» **DATA PROVIDED**
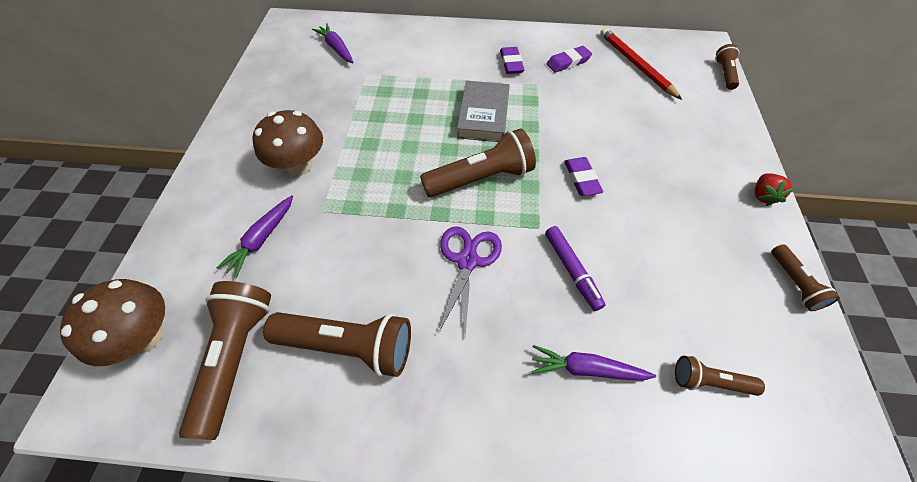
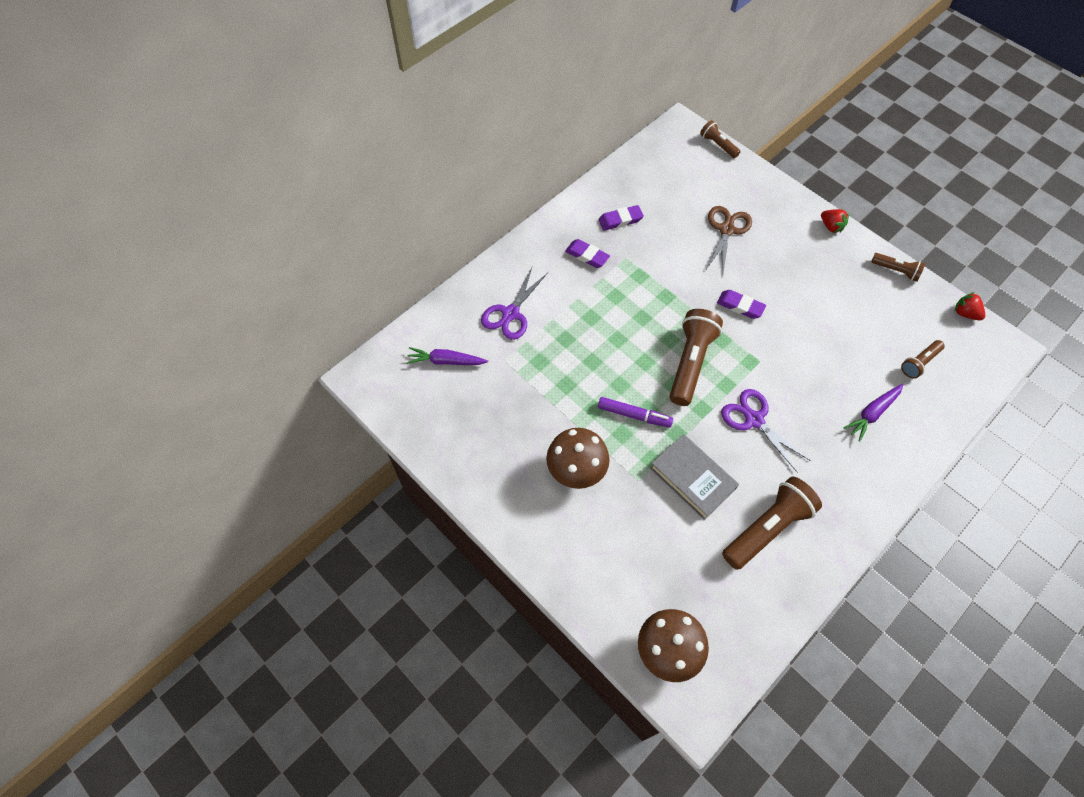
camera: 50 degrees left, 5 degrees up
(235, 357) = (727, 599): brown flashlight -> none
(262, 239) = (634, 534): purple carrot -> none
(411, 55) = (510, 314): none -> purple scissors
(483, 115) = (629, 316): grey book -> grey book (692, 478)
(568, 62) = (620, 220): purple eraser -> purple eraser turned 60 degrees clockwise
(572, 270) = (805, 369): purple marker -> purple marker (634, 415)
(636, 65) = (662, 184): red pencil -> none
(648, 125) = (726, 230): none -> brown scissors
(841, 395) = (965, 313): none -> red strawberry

---

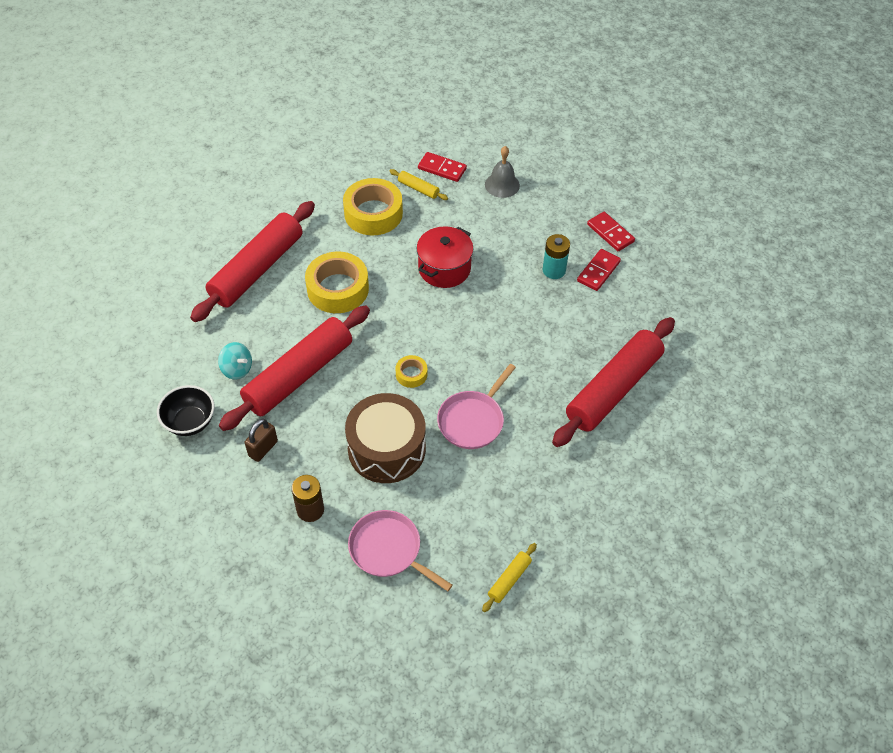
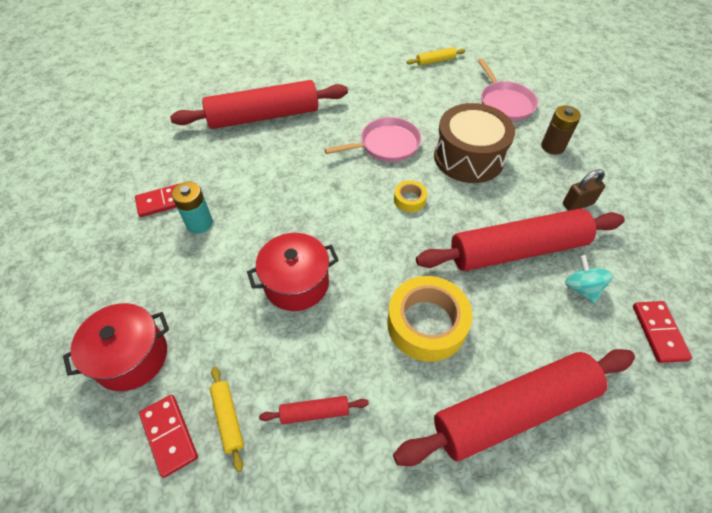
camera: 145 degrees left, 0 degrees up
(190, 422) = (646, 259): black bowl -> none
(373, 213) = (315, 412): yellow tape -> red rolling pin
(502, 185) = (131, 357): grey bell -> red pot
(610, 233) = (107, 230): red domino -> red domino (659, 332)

» **AIM OF THE EXERCISE**
Return the span of lines in the data above that opens at the line with "camera: 50 degrees left, 5 degrees up" and closes at the line with "(841, 395) = (965, 313): none", exactly, ends included, nothing else.

» **RESPONSE TO THE TASK**
camera: 50 degrees left, 5 degrees up
(235, 357) = (727, 599): brown flashlight -> none
(262, 239) = (634, 534): purple carrot -> none
(411, 55) = (510, 314): none -> purple scissors
(483, 115) = (629, 316): grey book -> grey book (692, 478)
(568, 62) = (620, 220): purple eraser -> purple eraser turned 60 degrees clockwise
(572, 270) = (805, 369): purple marker -> purple marker (634, 415)
(636, 65) = (662, 184): red pencil -> none
(648, 125) = (726, 230): none -> brown scissors
(841, 395) = (965, 313): none -> red strawberry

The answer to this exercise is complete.